─── Given information ───

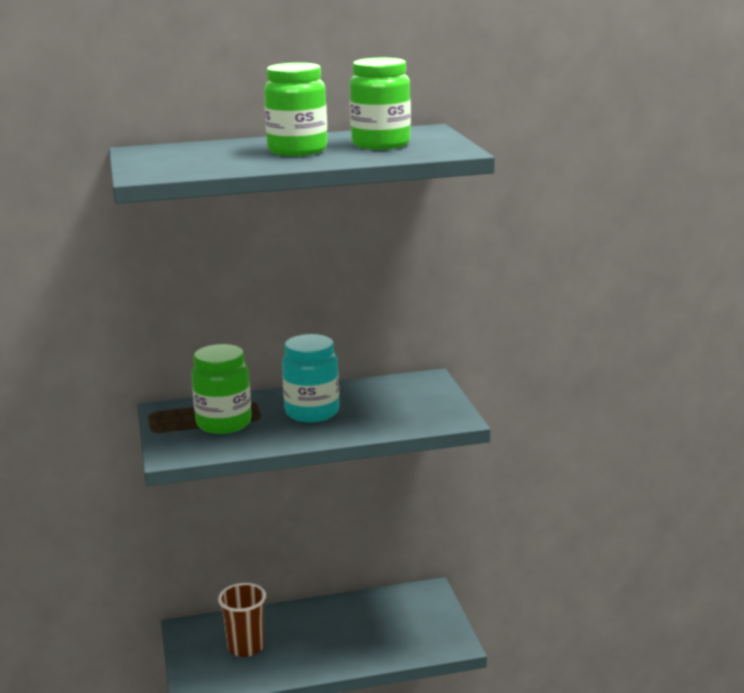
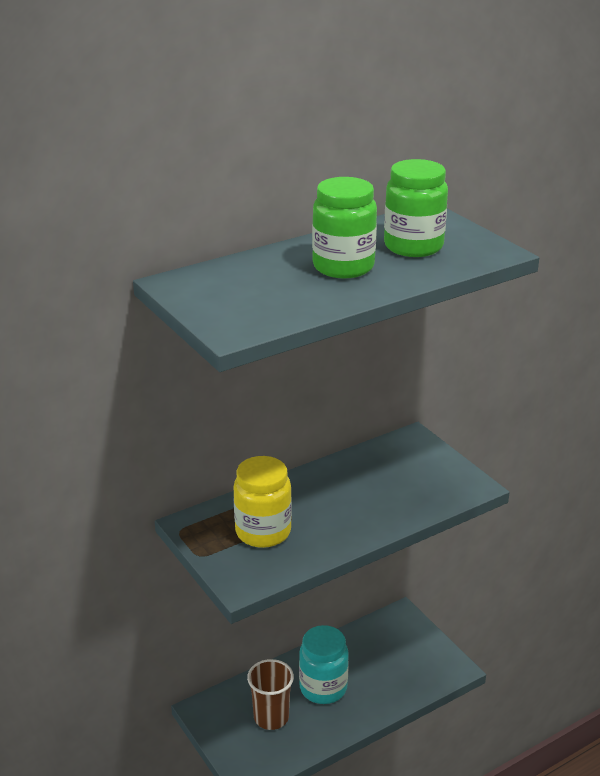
camera: 20 degrees left, 10 degrees up
(224, 423) = (263, 532): green jar -> yellow jar
(312, 412) = (337, 501): turquoise jar -> turquoise jar (323, 688)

───

Instructions for the task: For this exercise, transcribe the data exactly but without its pictures.

Task solution:
camera: 20 degrees left, 10 degrees up
(224, 423) = (263, 532): green jar -> yellow jar
(312, 412) = (337, 501): turquoise jar -> turquoise jar (323, 688)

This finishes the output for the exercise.